- Input data:
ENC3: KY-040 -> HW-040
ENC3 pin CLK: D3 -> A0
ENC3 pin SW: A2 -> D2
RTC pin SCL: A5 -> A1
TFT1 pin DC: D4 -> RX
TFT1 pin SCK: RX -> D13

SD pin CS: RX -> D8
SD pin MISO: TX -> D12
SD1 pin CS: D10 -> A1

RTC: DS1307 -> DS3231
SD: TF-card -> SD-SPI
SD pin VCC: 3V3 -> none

--

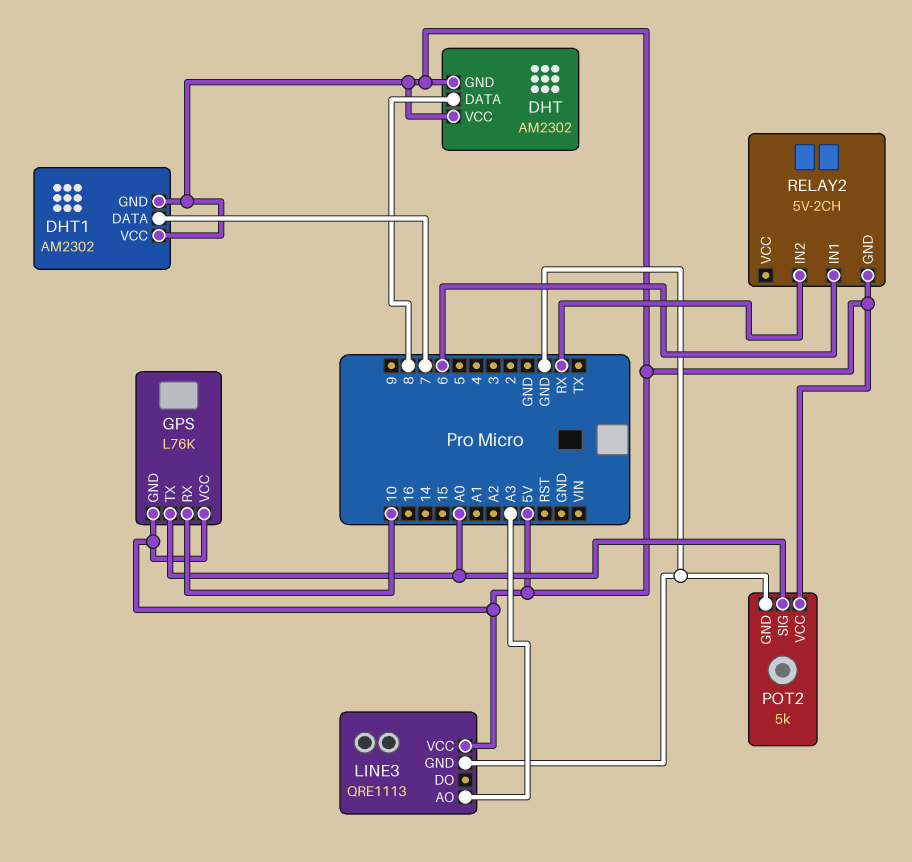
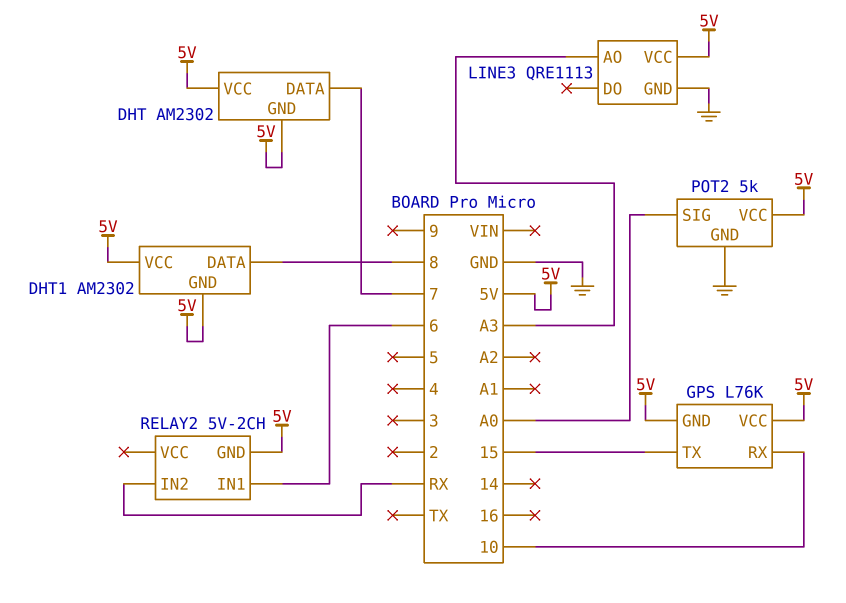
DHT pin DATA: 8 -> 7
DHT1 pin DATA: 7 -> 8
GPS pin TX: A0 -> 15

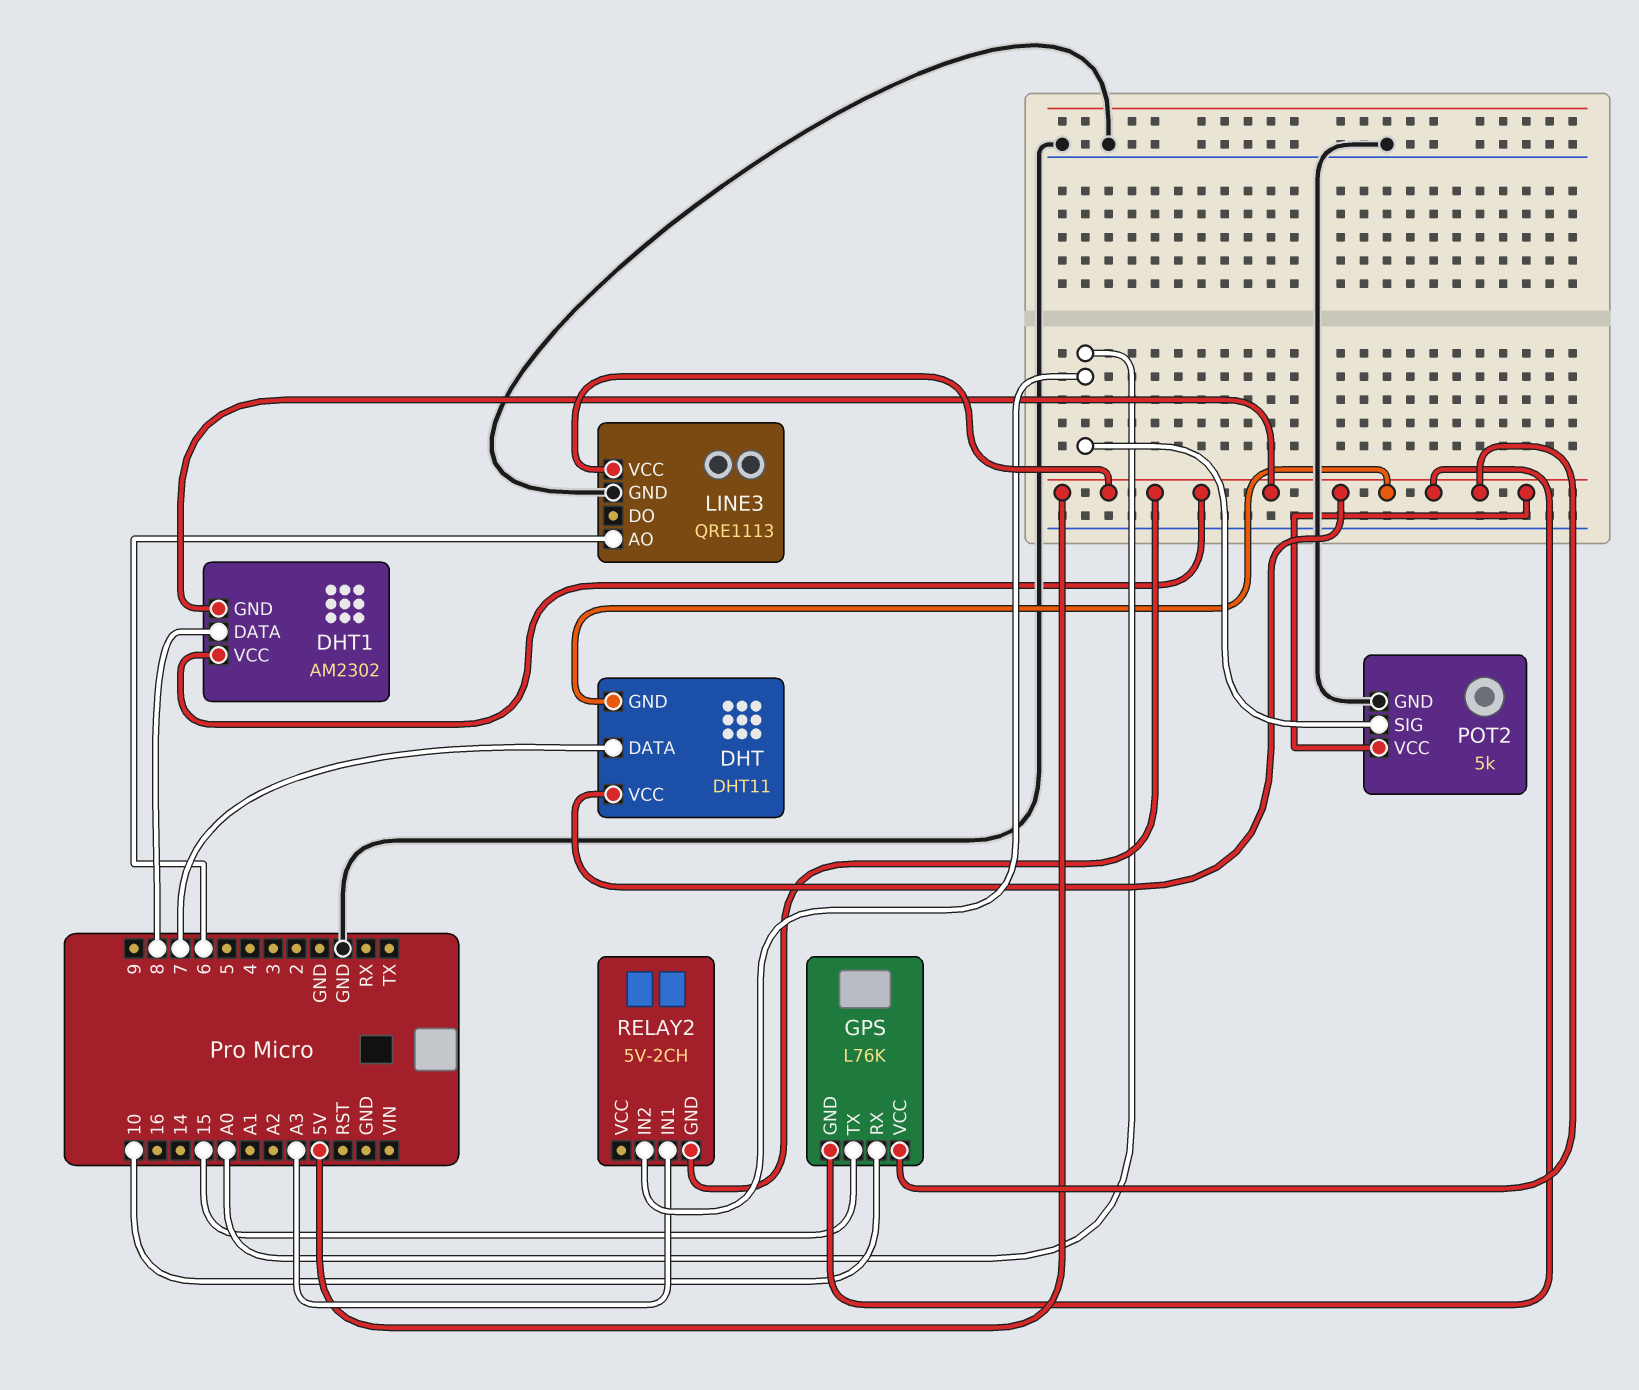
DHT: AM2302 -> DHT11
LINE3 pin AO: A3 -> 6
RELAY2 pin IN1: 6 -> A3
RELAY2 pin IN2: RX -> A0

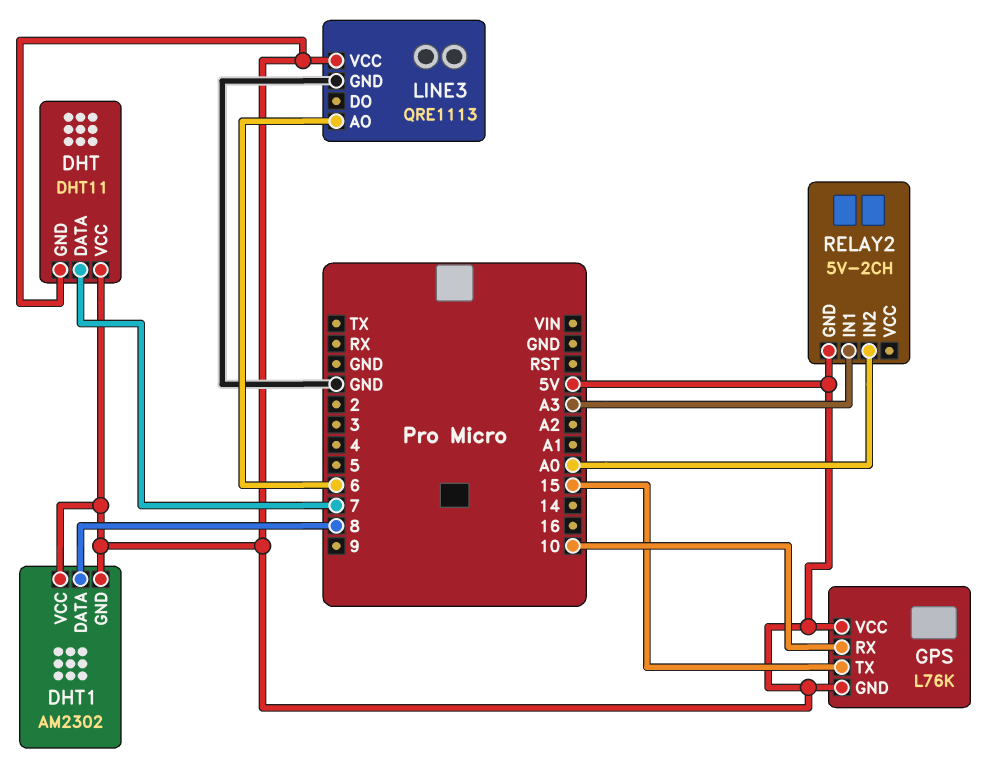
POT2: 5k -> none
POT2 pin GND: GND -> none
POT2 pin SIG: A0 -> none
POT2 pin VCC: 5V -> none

==

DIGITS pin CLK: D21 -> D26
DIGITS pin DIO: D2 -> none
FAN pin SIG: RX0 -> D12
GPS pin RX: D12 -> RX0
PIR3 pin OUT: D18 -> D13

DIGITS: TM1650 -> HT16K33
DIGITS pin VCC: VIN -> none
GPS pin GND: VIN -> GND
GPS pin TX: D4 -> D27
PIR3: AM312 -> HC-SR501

- Your task: Copy out only the lines above from the one with "GPS pin RX: D12 -> RX0" to the one with "PIR3: AM312 -> HC-SR501", inclusive, exactly as they stand.

- The answer:
GPS pin RX: D12 -> RX0
PIR3 pin OUT: D18 -> D13

DIGITS: TM1650 -> HT16K33
DIGITS pin VCC: VIN -> none
GPS pin GND: VIN -> GND
GPS pin TX: D4 -> D27
PIR3: AM312 -> HC-SR501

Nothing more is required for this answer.